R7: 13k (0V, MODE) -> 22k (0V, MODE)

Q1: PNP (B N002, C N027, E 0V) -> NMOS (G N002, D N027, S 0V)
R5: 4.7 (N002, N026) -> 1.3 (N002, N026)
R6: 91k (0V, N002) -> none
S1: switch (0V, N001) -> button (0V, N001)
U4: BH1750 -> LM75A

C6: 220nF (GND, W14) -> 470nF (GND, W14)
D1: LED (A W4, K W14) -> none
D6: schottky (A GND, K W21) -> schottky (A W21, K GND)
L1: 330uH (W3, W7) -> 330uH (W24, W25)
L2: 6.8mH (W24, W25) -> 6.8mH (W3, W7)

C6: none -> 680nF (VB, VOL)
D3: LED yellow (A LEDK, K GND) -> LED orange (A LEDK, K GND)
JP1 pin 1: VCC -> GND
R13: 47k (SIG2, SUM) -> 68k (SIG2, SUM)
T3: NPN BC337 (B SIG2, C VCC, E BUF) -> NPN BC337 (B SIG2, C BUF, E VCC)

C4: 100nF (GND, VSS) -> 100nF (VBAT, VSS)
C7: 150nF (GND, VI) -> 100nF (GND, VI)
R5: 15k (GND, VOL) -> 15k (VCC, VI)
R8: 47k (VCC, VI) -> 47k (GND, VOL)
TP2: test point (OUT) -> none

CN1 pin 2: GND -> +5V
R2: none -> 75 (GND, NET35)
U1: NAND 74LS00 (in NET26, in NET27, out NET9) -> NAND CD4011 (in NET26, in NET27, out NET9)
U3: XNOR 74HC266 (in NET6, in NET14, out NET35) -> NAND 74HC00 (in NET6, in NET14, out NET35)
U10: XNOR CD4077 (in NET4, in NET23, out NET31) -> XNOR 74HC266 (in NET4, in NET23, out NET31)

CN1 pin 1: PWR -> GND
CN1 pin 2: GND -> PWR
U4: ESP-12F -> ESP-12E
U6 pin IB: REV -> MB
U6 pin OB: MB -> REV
◇ ◇ ◇
*TASK OBJECTIVE*: Each line of the material must be restated exactly.

*EXERCISE OUTPUT*:
R7: 13k (0V, MODE) -> 22k (0V, MODE)

Q1: PNP (B N002, C N027, E 0V) -> NMOS (G N002, D N027, S 0V)
R5: 4.7 (N002, N026) -> 1.3 (N002, N026)
R6: 91k (0V, N002) -> none
S1: switch (0V, N001) -> button (0V, N001)
U4: BH1750 -> LM75A

C6: 220nF (GND, W14) -> 470nF (GND, W14)
D1: LED (A W4, K W14) -> none
D6: schottky (A GND, K W21) -> schottky (A W21, K GND)
L1: 330uH (W3, W7) -> 330uH (W24, W25)
L2: 6.8mH (W24, W25) -> 6.8mH (W3, W7)

C6: none -> 680nF (VB, VOL)
D3: LED yellow (A LEDK, K GND) -> LED orange (A LEDK, K GND)
JP1 pin 1: VCC -> GND
R13: 47k (SIG2, SUM) -> 68k (SIG2, SUM)
T3: NPN BC337 (B SIG2, C VCC, E BUF) -> NPN BC337 (B SIG2, C BUF, E VCC)

C4: 100nF (GND, VSS) -> 100nF (VBAT, VSS)
C7: 150nF (GND, VI) -> 100nF (GND, VI)
R5: 15k (GND, VOL) -> 15k (VCC, VI)
R8: 47k (VCC, VI) -> 47k (GND, VOL)
TP2: test point (OUT) -> none

CN1 pin 2: GND -> +5V
R2: none -> 75 (GND, NET35)
U1: NAND 74LS00 (in NET26, in NET27, out NET9) -> NAND CD4011 (in NET26, in NET27, out NET9)
U3: XNOR 74HC266 (in NET6, in NET14, out NET35) -> NAND 74HC00 (in NET6, in NET14, out NET35)
U10: XNOR CD4077 (in NET4, in NET23, out NET31) -> XNOR 74HC266 (in NET4, in NET23, out NET31)

CN1 pin 1: PWR -> GND
CN1 pin 2: GND -> PWR
U4: ESP-12F -> ESP-12E
U6 pin IB: REV -> MB
U6 pin OB: MB -> REV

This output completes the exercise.